> **Exercise aim**: Output nothing except the lines from the one containing "TEMP pin GND: GND -> 3V3" through the final line of the data, both included, typed exactly, minus the pictures.

(Image comparison data)
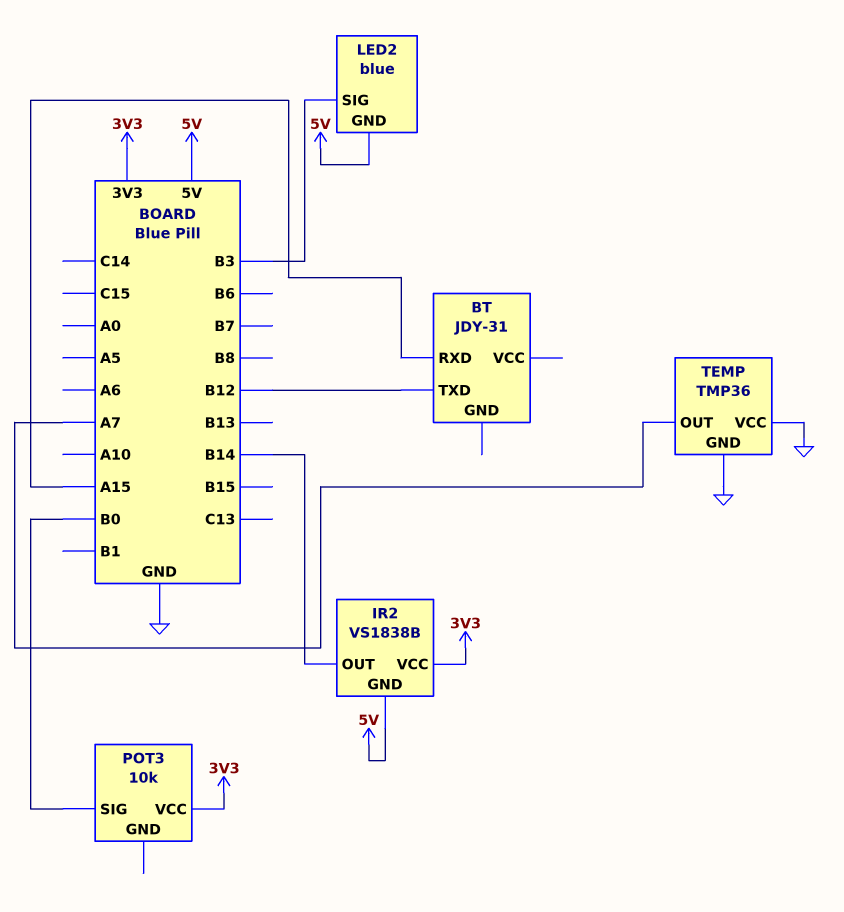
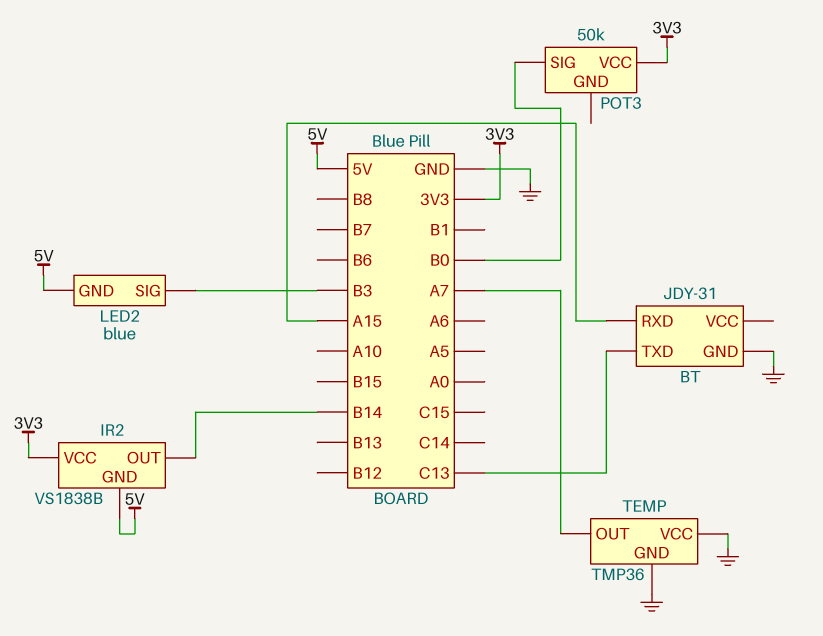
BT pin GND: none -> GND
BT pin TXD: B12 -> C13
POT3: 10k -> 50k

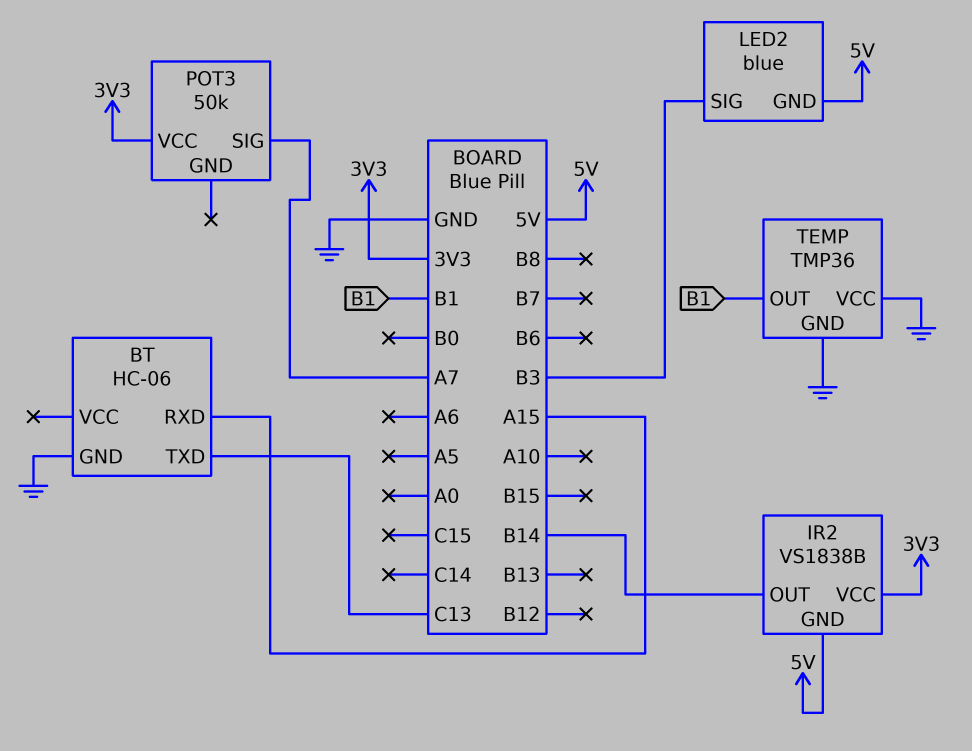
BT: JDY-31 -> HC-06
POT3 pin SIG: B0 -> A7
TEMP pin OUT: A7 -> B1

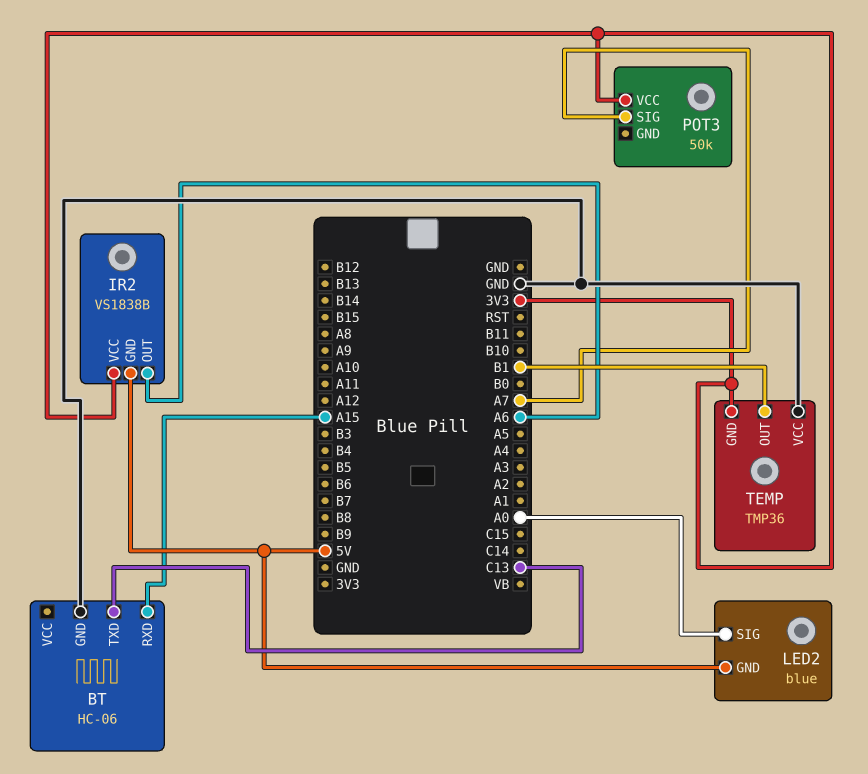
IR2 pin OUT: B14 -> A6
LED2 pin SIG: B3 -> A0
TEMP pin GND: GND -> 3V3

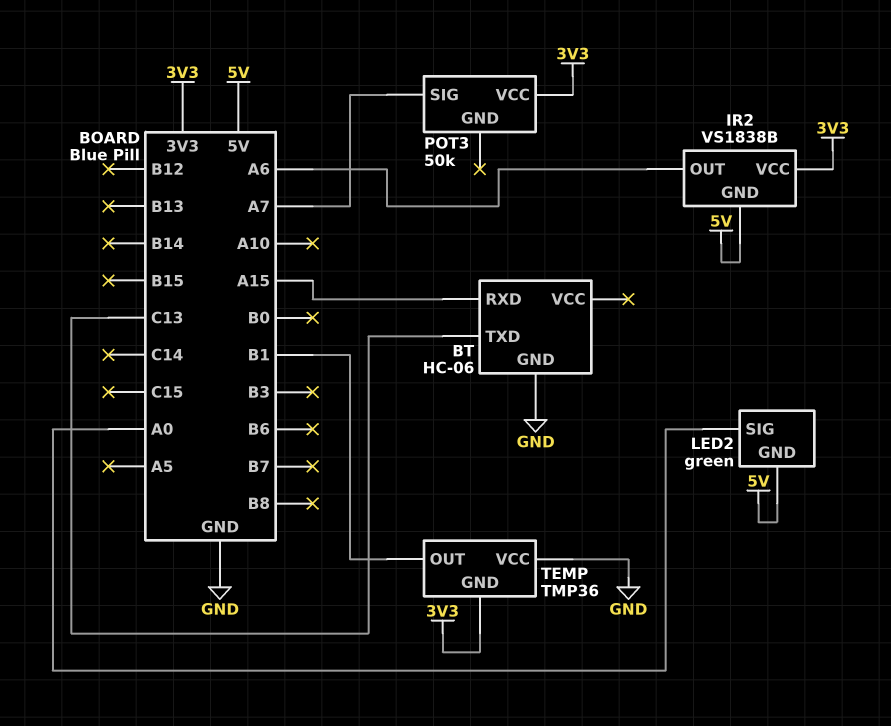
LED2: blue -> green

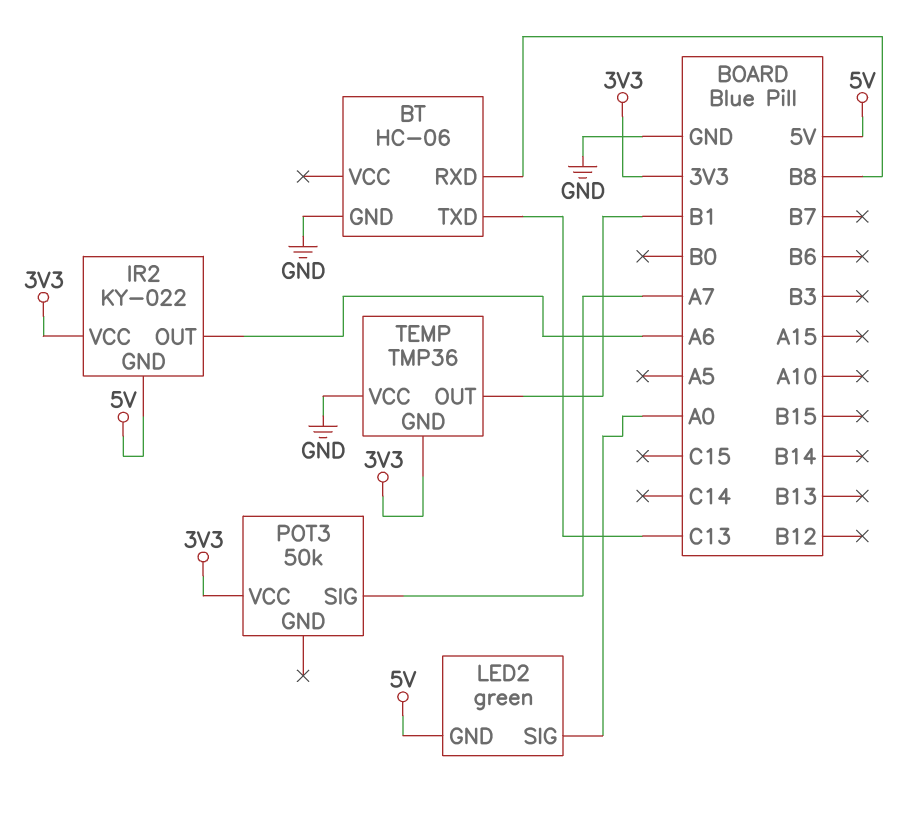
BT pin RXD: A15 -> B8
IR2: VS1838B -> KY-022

> **Output for this task**:
TEMP pin GND: GND -> 3V3

LED2: blue -> green

BT pin RXD: A15 -> B8
IR2: VS1838B -> KY-022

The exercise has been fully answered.